Write out the listing exactly, dropping any picture it contains.

▶ [Stored data]:
● ● ● ●
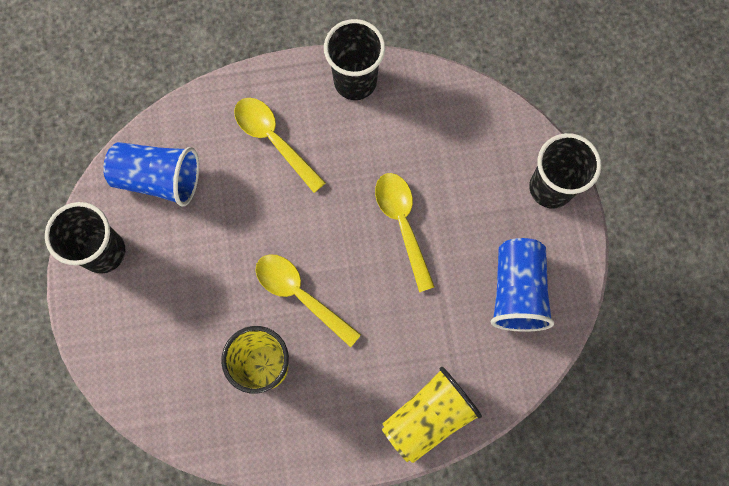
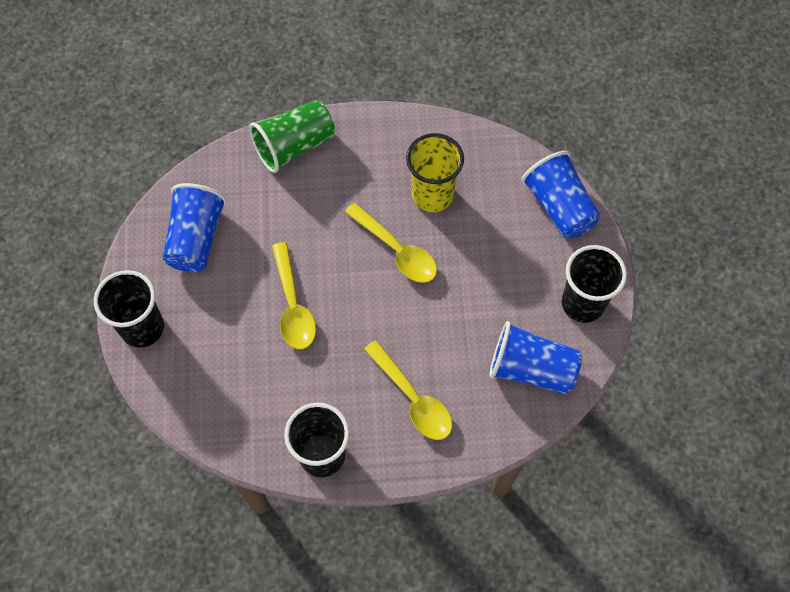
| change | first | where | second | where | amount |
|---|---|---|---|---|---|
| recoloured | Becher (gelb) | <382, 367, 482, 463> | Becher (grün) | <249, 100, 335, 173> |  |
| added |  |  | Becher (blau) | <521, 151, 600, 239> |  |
● ● ● ●
▶ [Completed task]:
| change | first | where | second | where | amount |
|---|---|---|---|---|---|
| recoloured | Becher (gelb) | <382, 367, 482, 463> | Becher (grün) | <249, 100, 335, 173> |  |
| added |  |  | Becher (blau) | <521, 151, 600, 239> |  |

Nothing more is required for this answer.